What to produce:
Rewrite everything from the line containing "Abir (70, 423)" down to the line containing "Locate an element", both included, with the requests as well. Multiply each coordinate in the answers by 2.2 and round to whole numbers, halves up, leaving the pictures out and returning only those lines.

Dataset records:
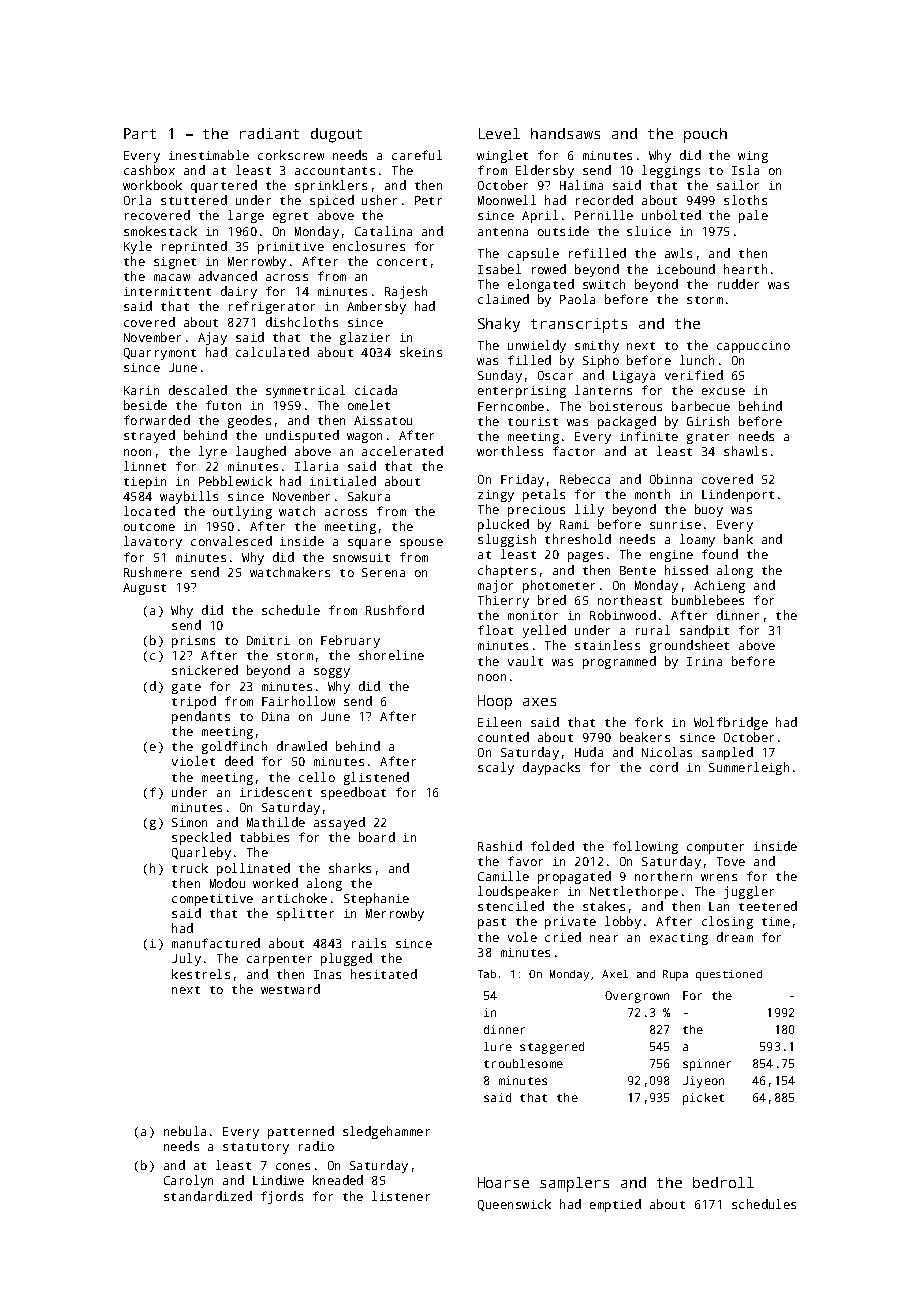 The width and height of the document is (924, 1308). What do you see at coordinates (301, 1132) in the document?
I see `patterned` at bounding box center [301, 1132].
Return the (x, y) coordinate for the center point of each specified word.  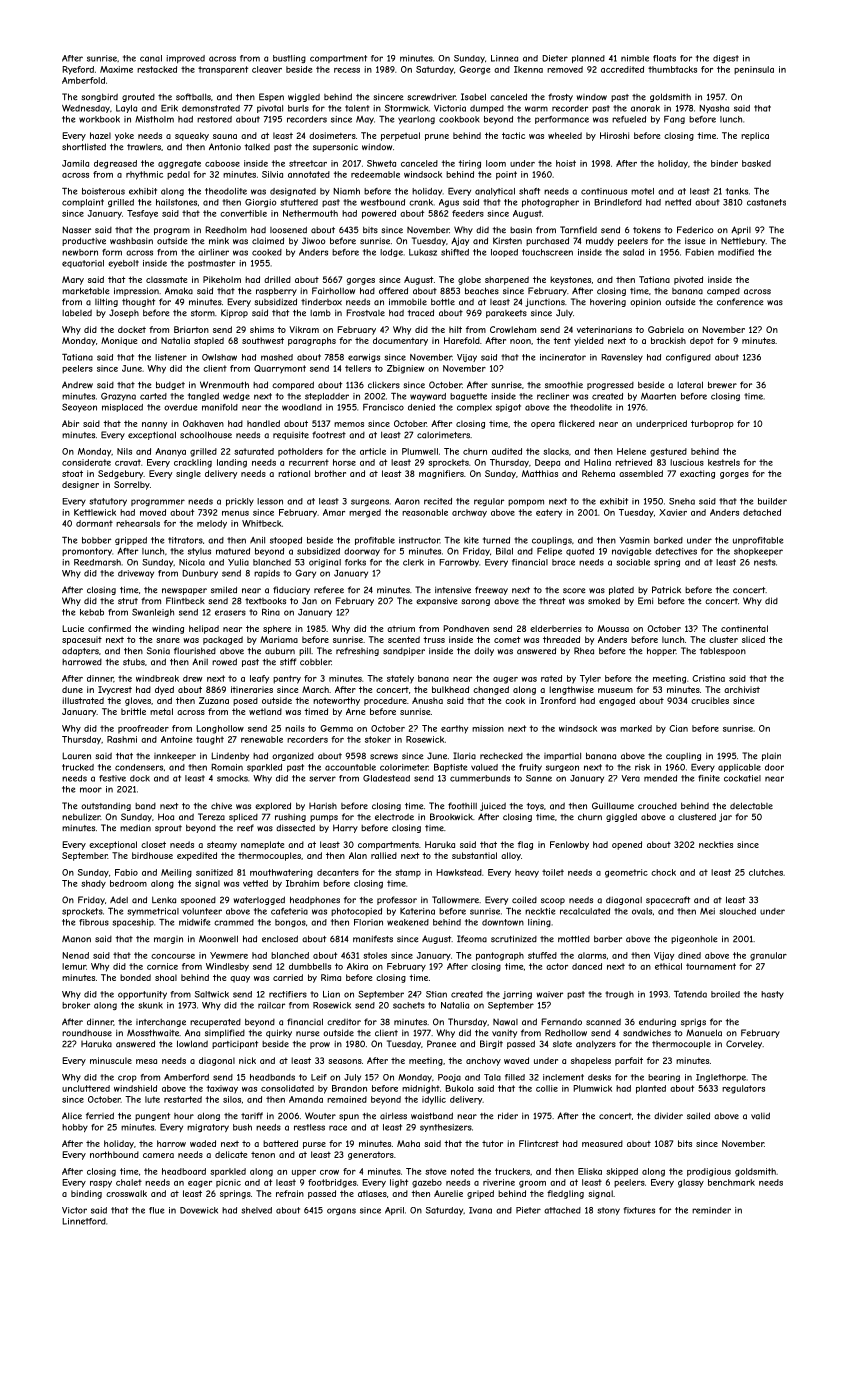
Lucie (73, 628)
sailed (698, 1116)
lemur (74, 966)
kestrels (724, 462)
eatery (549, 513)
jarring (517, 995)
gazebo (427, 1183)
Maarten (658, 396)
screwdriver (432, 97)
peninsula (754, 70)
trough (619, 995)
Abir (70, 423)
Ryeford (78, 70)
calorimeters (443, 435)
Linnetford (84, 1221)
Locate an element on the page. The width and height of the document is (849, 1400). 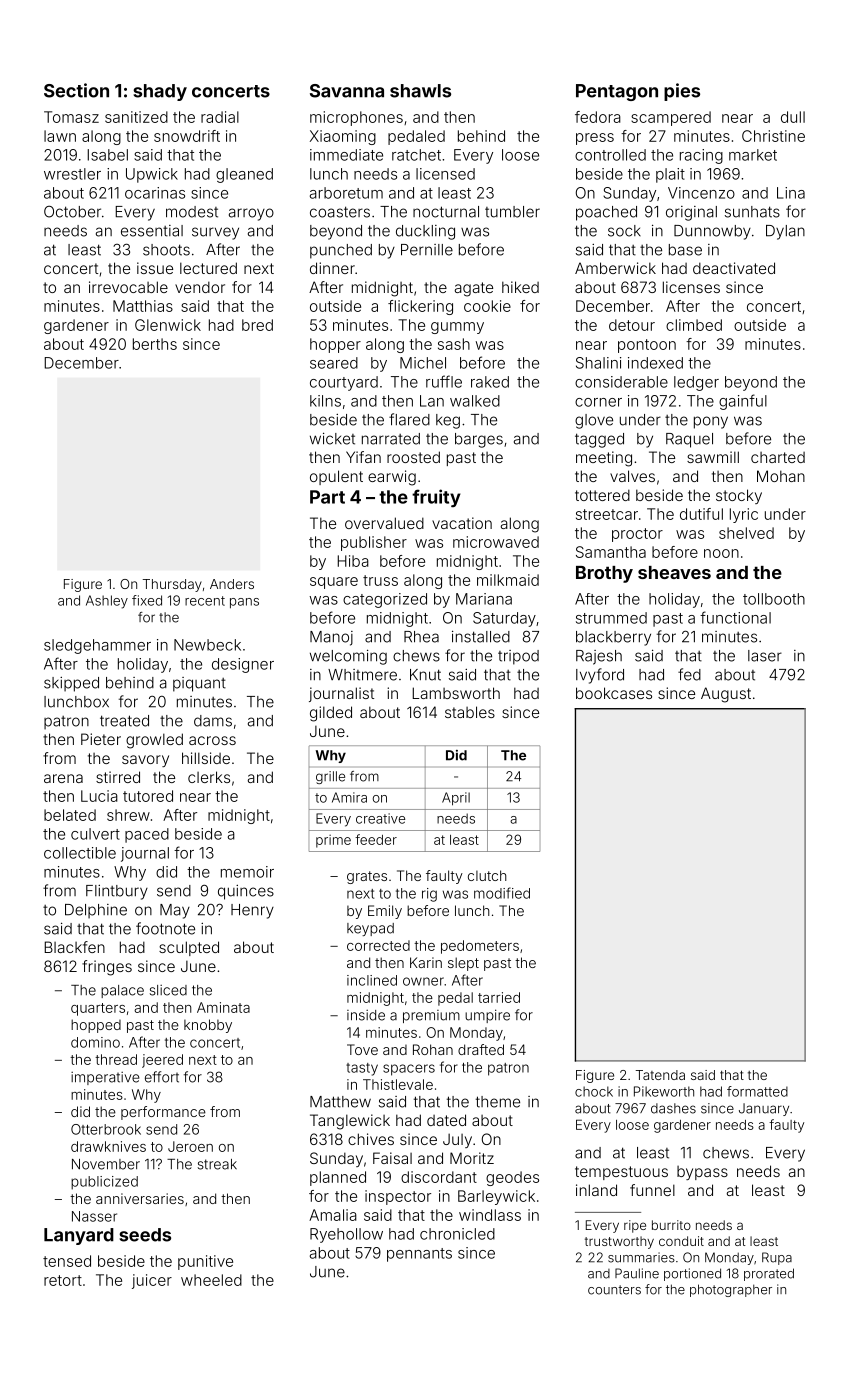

==

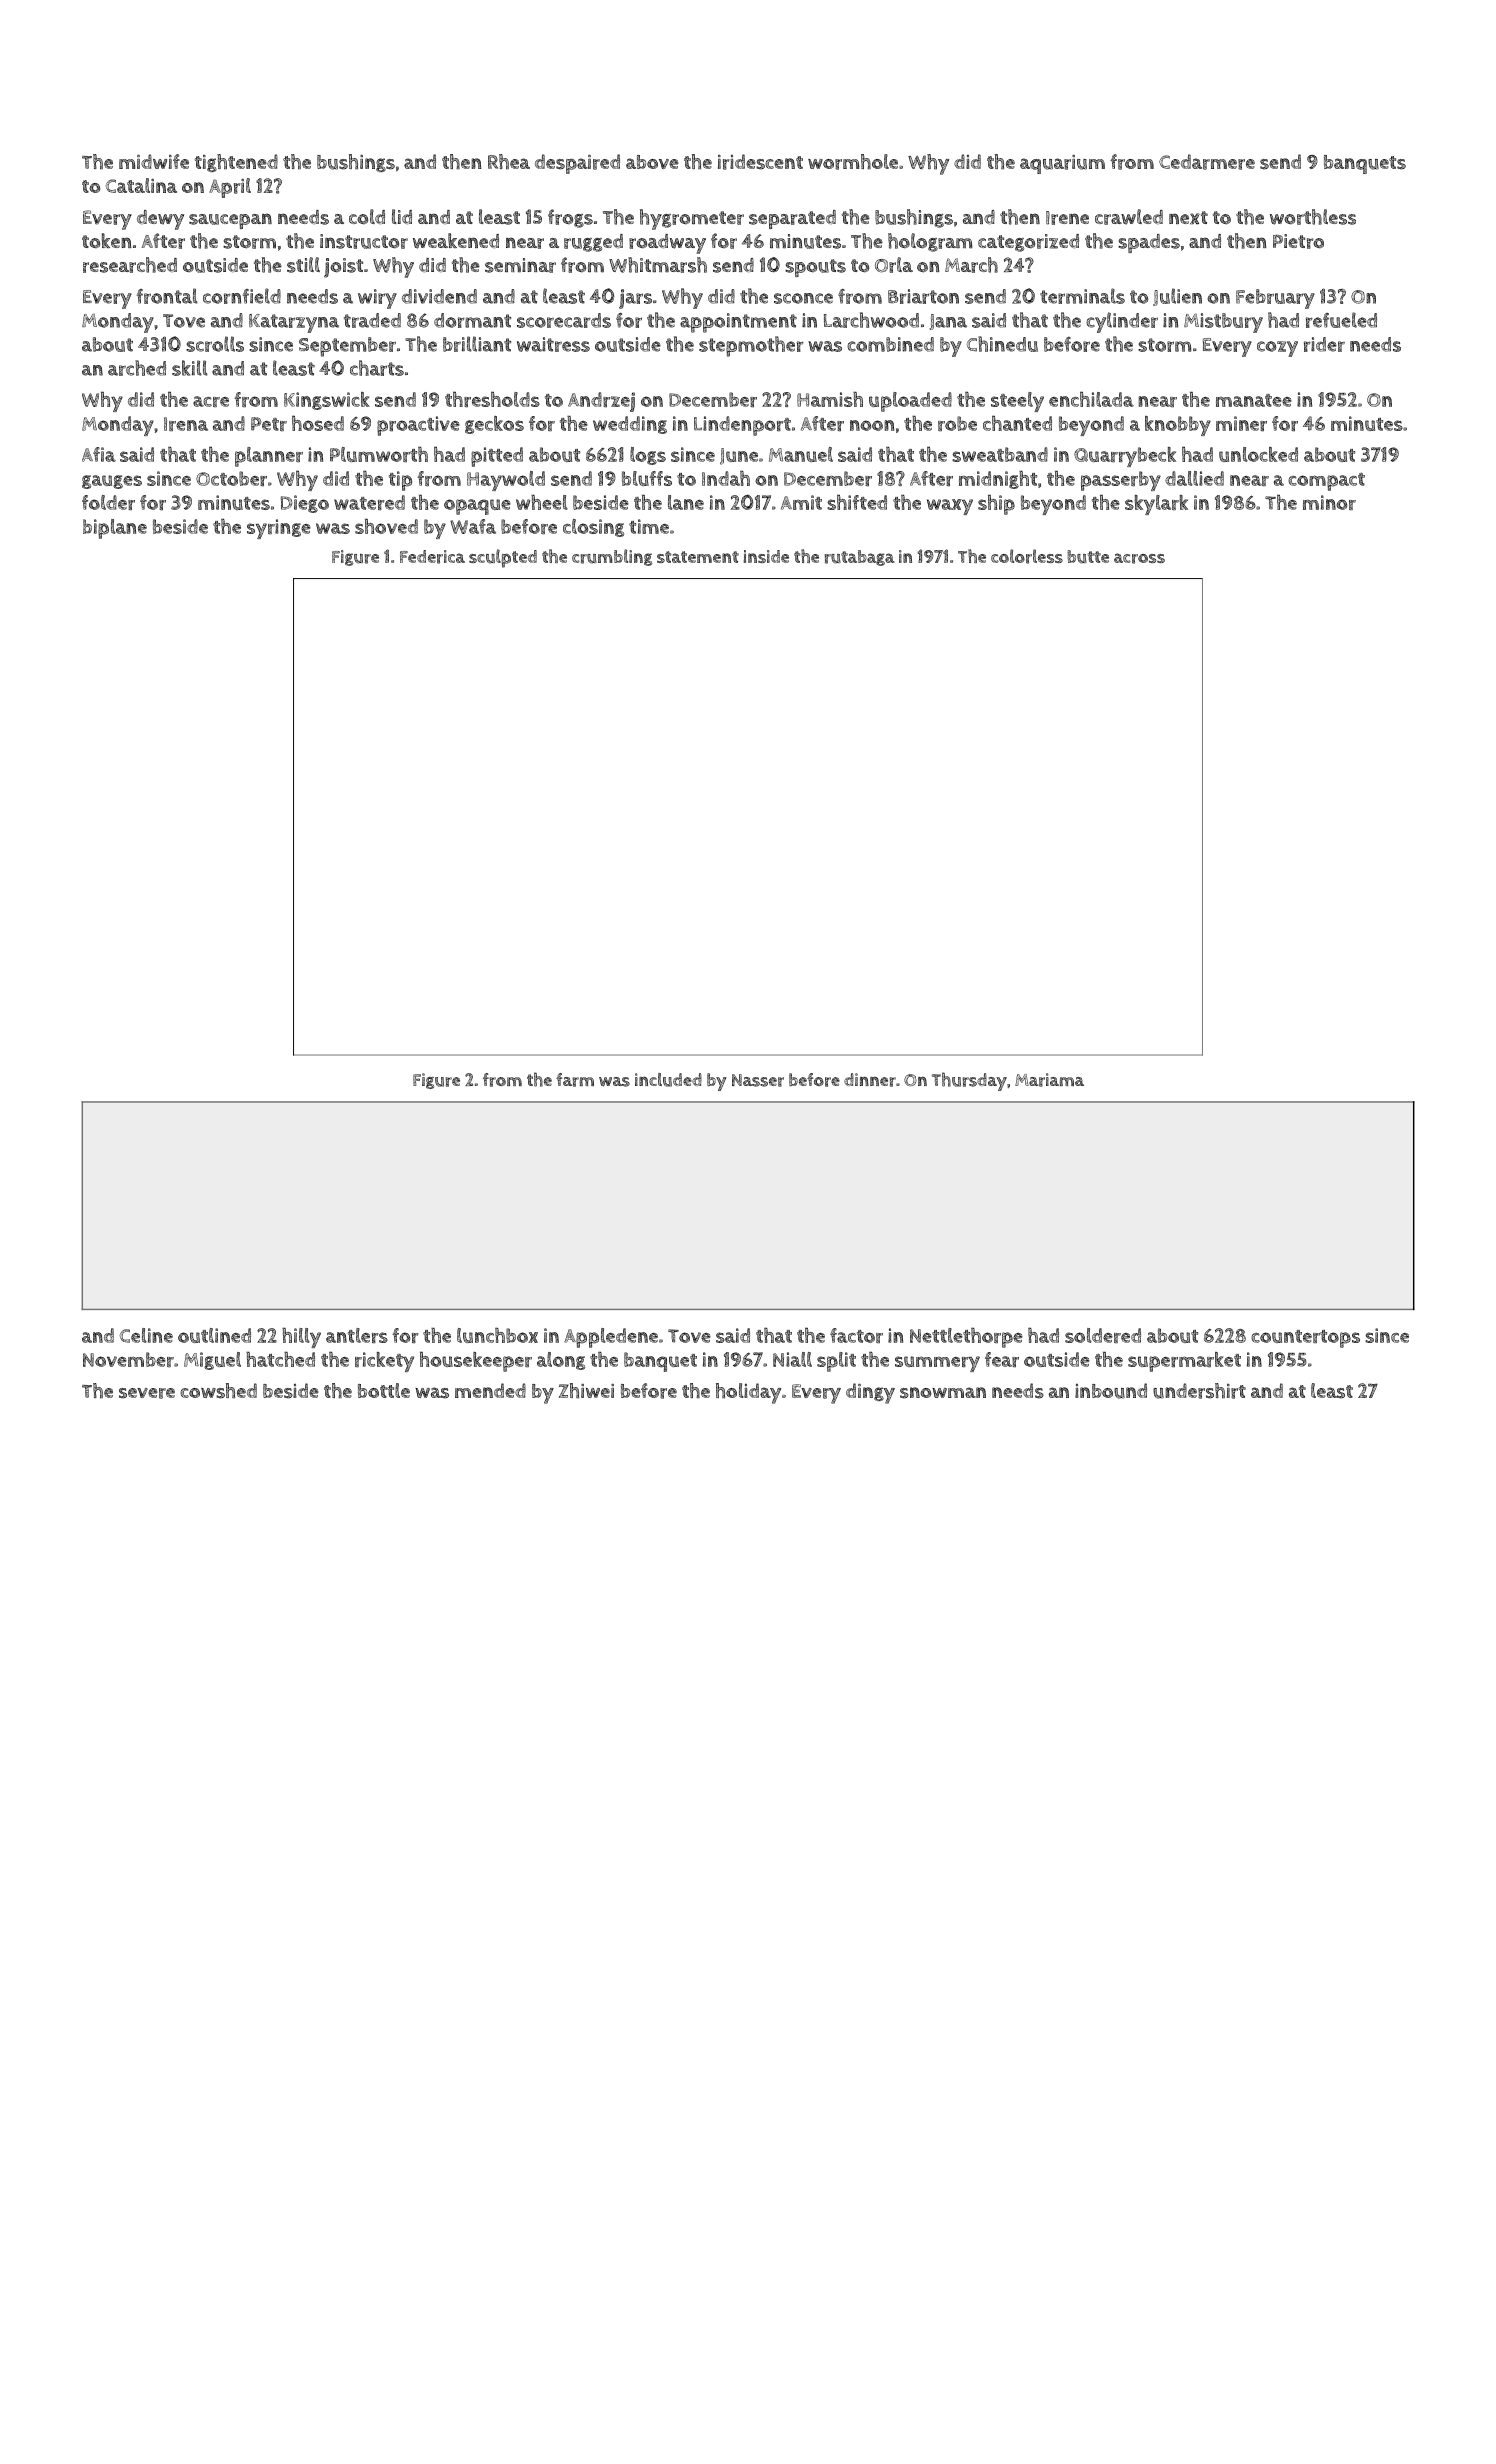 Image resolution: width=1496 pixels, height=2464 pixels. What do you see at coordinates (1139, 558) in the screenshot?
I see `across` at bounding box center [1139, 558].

Complete response:
Abir (154, 931)
Ryeford (172, 154)
calorimeters (975, 957)
Linnetford (185, 2686)
Locate an element on the page. The width and height of the document is (849, 1400). 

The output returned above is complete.